## WHAT IS REQUIRED
Please copy out all the data. Every detail stays the same.

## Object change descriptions
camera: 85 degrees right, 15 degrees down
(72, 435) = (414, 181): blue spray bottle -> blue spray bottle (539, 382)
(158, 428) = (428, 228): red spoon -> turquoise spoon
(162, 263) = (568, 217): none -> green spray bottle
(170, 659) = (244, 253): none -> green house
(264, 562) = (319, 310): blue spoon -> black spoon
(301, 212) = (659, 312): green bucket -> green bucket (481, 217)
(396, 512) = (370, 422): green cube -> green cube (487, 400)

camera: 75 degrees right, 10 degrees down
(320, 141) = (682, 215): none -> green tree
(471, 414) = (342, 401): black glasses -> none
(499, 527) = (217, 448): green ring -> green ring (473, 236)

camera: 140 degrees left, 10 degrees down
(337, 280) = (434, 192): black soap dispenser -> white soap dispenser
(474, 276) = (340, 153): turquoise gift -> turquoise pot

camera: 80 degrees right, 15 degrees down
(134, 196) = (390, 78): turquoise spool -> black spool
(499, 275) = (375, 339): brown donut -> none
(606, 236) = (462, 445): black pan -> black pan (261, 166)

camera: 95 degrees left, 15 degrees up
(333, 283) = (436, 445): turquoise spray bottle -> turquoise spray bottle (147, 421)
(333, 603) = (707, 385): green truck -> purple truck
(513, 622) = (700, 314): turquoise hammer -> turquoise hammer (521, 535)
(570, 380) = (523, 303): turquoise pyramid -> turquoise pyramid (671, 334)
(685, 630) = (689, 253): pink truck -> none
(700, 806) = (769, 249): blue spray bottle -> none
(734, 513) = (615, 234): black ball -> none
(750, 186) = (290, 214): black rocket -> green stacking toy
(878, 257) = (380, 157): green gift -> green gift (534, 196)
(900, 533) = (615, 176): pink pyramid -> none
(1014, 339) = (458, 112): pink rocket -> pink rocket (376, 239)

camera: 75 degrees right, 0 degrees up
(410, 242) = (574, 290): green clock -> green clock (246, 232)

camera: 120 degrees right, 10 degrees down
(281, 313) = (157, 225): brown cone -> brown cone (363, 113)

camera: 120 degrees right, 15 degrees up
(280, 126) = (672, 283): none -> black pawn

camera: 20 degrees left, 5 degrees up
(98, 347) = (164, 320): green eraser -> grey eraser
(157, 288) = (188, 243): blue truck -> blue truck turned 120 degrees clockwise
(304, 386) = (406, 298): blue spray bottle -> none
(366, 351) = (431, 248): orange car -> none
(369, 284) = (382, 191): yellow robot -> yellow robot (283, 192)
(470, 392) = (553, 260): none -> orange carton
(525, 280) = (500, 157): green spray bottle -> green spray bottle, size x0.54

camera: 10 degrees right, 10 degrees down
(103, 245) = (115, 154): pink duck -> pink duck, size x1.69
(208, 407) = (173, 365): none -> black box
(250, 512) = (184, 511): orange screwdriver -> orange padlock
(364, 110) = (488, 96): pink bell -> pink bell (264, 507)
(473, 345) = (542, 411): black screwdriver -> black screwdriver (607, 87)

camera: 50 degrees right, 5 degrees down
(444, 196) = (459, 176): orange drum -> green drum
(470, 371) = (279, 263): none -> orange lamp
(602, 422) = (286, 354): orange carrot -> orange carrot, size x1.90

## SOLVED EXERCISE
camera: 85 degrees right, 15 degrees down
(72, 435) = (414, 181): blue spray bottle -> blue spray bottle (539, 382)
(158, 428) = (428, 228): red spoon -> turquoise spoon
(162, 263) = (568, 217): none -> green spray bottle
(170, 659) = (244, 253): none -> green house
(264, 562) = (319, 310): blue spoon -> black spoon
(301, 212) = (659, 312): green bucket -> green bucket (481, 217)
(396, 512) = (370, 422): green cube -> green cube (487, 400)

camera: 75 degrees right, 10 degrees down
(320, 141) = (682, 215): none -> green tree
(471, 414) = (342, 401): black glasses -> none
(499, 527) = (217, 448): green ring -> green ring (473, 236)

camera: 140 degrees left, 10 degrees down
(337, 280) = (434, 192): black soap dispenser -> white soap dispenser
(474, 276) = (340, 153): turquoise gift -> turquoise pot

camera: 80 degrees right, 15 degrees down
(134, 196) = (390, 78): turquoise spool -> black spool
(499, 275) = (375, 339): brown donut -> none
(606, 236) = (462, 445): black pan -> black pan (261, 166)

camera: 95 degrees left, 15 degrees up
(333, 283) = (436, 445): turquoise spray bottle -> turquoise spray bottle (147, 421)
(333, 603) = (707, 385): green truck -> purple truck
(513, 622) = (700, 314): turquoise hammer -> turquoise hammer (521, 535)
(570, 380) = (523, 303): turquoise pyramid -> turquoise pyramid (671, 334)
(685, 630) = (689, 253): pink truck -> none
(700, 806) = (769, 249): blue spray bottle -> none
(734, 513) = (615, 234): black ball -> none
(750, 186) = (290, 214): black rocket -> green stacking toy
(878, 257) = (380, 157): green gift -> green gift (534, 196)
(900, 533) = (615, 176): pink pyramid -> none
(1014, 339) = (458, 112): pink rocket -> pink rocket (376, 239)

camera: 75 degrees right, 0 degrees up
(410, 242) = (574, 290): green clock -> green clock (246, 232)

camera: 120 degrees right, 10 degrees down
(281, 313) = (157, 225): brown cone -> brown cone (363, 113)

camera: 120 degrees right, 15 degrees up
(280, 126) = (672, 283): none -> black pawn

camera: 20 degrees left, 5 degrees up
(98, 347) = (164, 320): green eraser -> grey eraser
(157, 288) = (188, 243): blue truck -> blue truck turned 120 degrees clockwise
(304, 386) = (406, 298): blue spray bottle -> none
(366, 351) = (431, 248): orange car -> none
(369, 284) = (382, 191): yellow robot -> yellow robot (283, 192)
(470, 392) = (553, 260): none -> orange carton
(525, 280) = (500, 157): green spray bottle -> green spray bottle, size x0.54

camera: 10 degrees right, 10 degrees down
(103, 245) = (115, 154): pink duck -> pink duck, size x1.69
(208, 407) = (173, 365): none -> black box
(250, 512) = (184, 511): orange screwdriver -> orange padlock
(364, 110) = (488, 96): pink bell -> pink bell (264, 507)
(473, 345) = (542, 411): black screwdriver -> black screwdriver (607, 87)

camera: 50 degrees right, 5 degrees down
(444, 196) = (459, 176): orange drum -> green drum
(470, 371) = (279, 263): none -> orange lamp
(602, 422) = (286, 354): orange carrot -> orange carrot, size x1.90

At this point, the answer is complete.